Collected data:
════

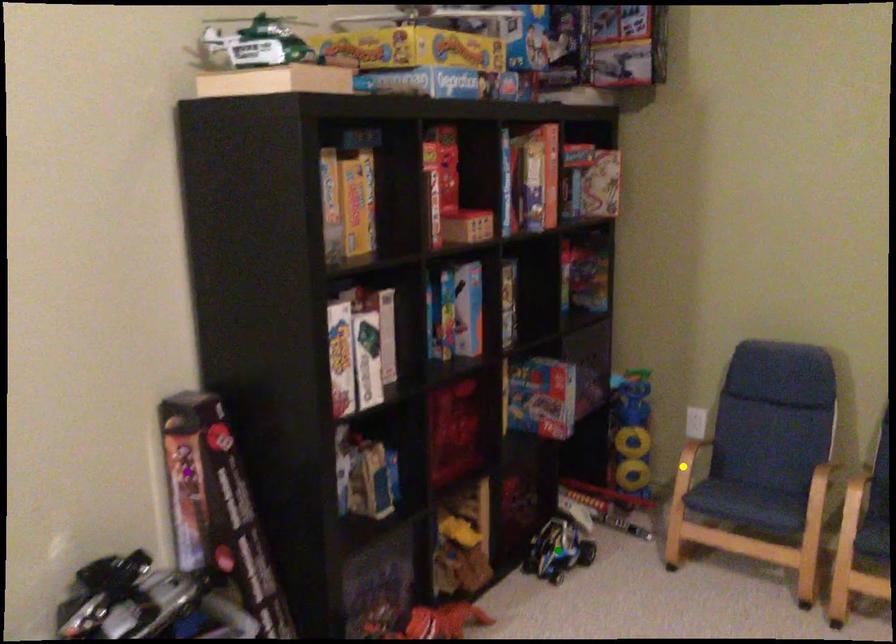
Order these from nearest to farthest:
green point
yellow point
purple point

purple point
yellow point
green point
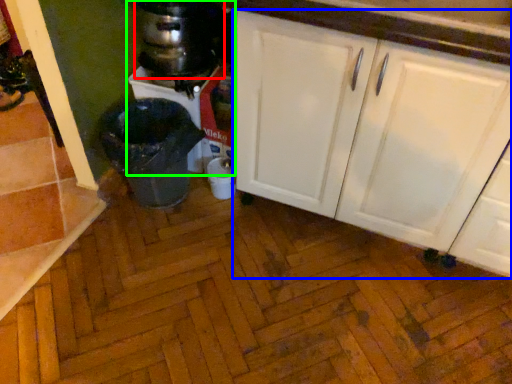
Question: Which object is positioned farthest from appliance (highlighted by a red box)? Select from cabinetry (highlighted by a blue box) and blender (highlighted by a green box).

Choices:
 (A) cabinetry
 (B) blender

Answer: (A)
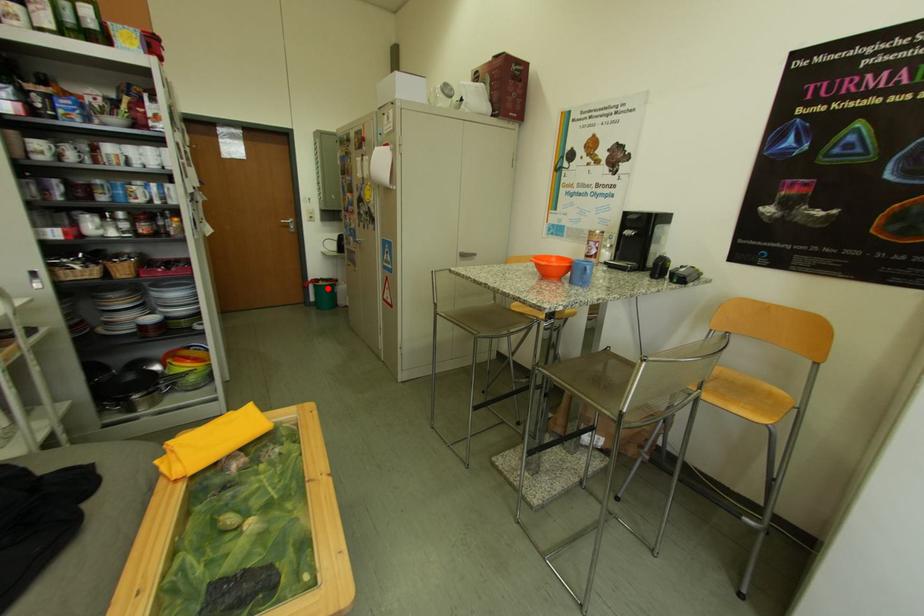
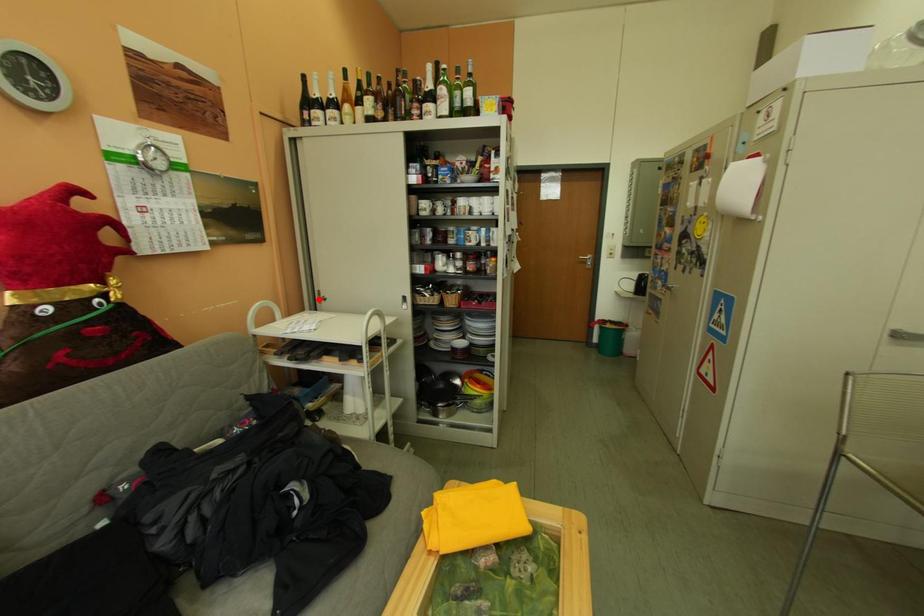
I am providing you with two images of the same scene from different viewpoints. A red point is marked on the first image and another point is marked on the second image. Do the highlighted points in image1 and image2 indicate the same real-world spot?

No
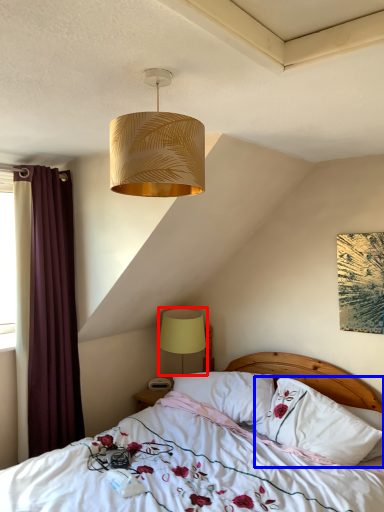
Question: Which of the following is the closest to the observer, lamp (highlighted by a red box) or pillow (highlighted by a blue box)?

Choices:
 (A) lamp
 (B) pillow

════

Reproduce every line of the records above verbatim, omitting the picture entries from your output.

Order these from nearest to farthest:
green point
yellow point
purple point

purple point
yellow point
green point
Question: Which object is positioned farthest from appliance (highlighted by a red box)? Select from cabinetry (highlighted by a blue box) and blender (highlighted by a green box).

Choices:
 (A) cabinetry
 (B) blender

Answer: (A)
I am providing you with two images of the same scene from different viewpoints. A red point is marked on the first image and another point is marked on the second image. Do the highlighted points in image1 and image2 indicate the same real-world spot?

No
Question: Which of the following is the closest to the observer, lamp (highlighted by a red box) or pillow (highlighted by a blue box)?

Choices:
 (A) lamp
 (B) pillow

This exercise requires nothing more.